• _WHAT IS REQUIRED_
Report every line below that carries the word "right".

• _Items from a data source_
- - - -

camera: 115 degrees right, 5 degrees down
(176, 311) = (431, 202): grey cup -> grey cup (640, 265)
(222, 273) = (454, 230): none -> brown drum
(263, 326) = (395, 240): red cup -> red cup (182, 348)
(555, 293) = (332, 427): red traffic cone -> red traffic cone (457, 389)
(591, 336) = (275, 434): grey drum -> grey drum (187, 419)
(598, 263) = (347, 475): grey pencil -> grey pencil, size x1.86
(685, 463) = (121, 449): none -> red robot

- - - -

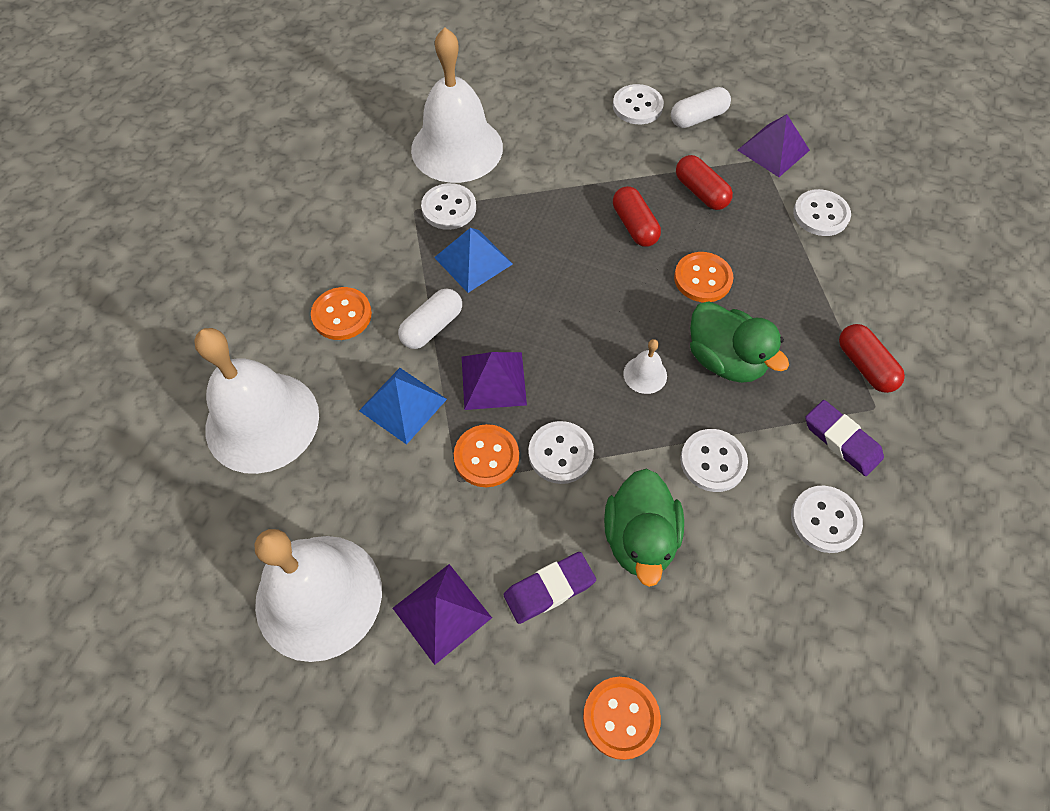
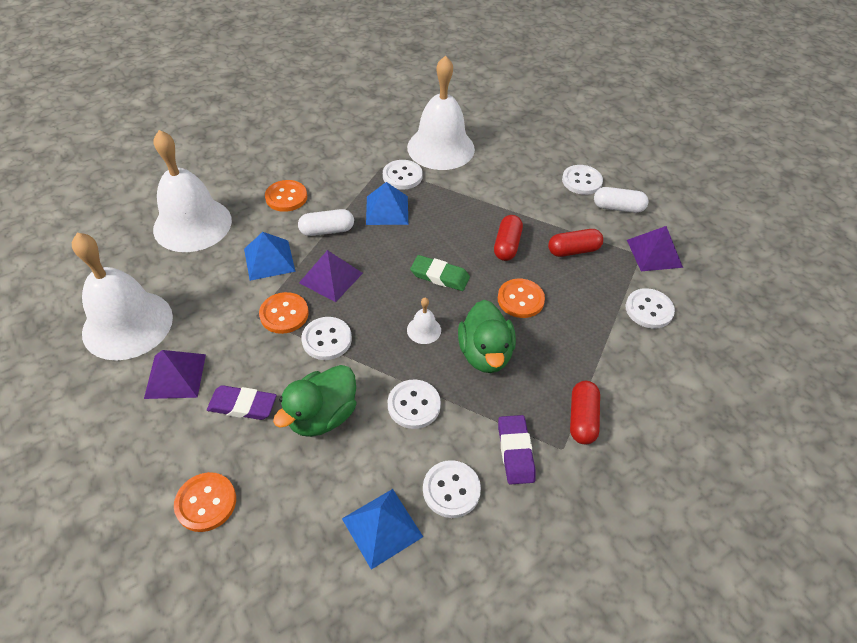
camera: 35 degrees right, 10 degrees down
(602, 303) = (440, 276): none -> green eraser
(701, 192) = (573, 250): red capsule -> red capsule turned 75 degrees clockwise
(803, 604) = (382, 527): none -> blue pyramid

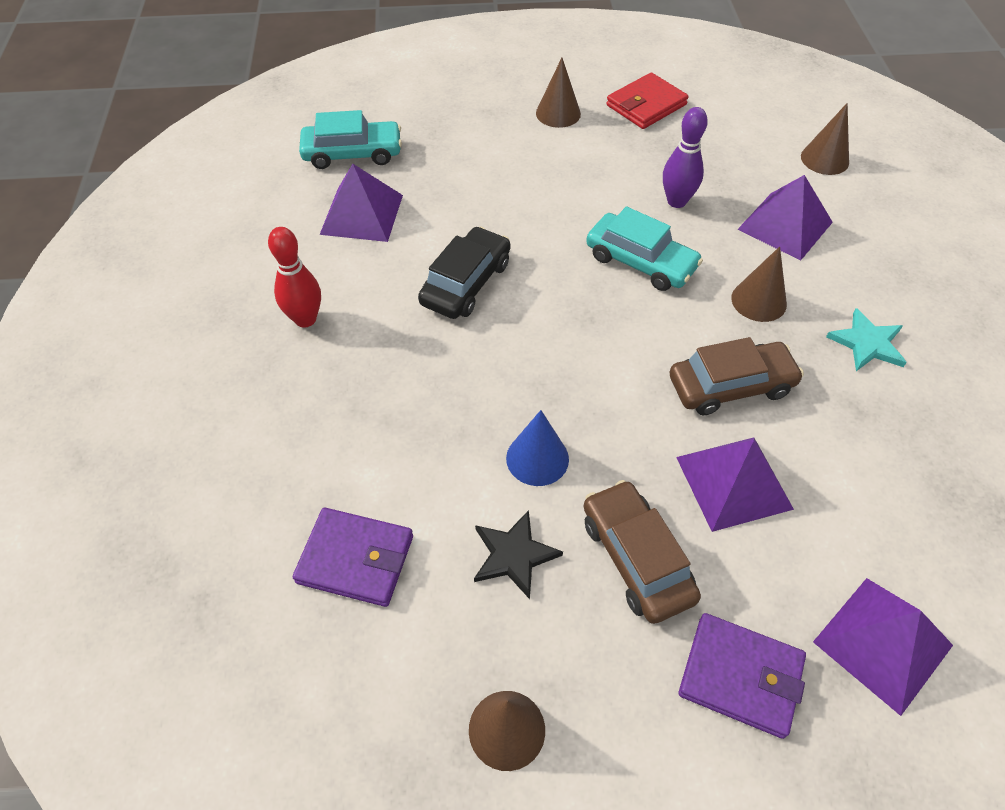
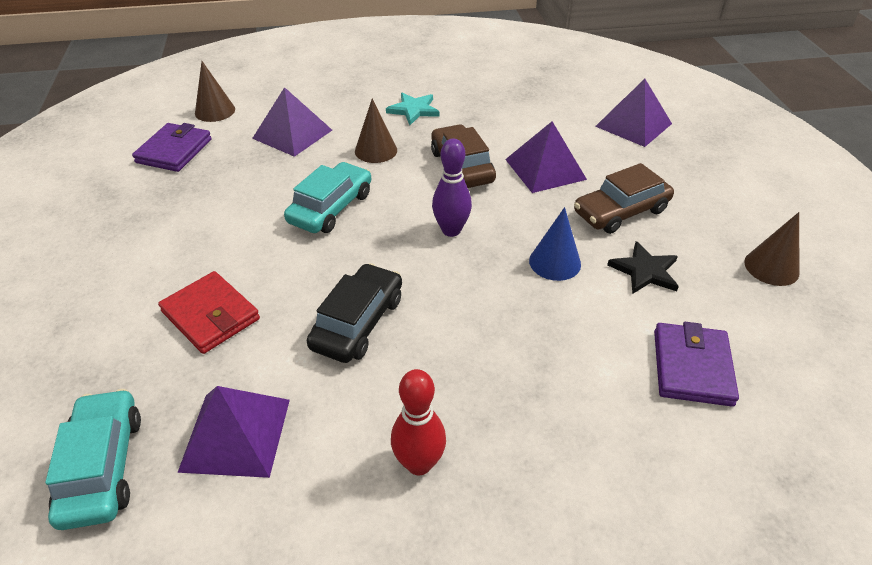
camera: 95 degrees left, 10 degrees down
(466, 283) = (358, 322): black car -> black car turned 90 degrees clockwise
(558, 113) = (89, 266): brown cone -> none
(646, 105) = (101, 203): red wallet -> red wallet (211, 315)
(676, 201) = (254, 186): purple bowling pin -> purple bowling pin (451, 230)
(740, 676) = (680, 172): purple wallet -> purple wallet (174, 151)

- - - -

• _TASK OUTPUT_
camera: 115 degrees right, 5 degrees down
camera: 35 degrees right, 10 degrees down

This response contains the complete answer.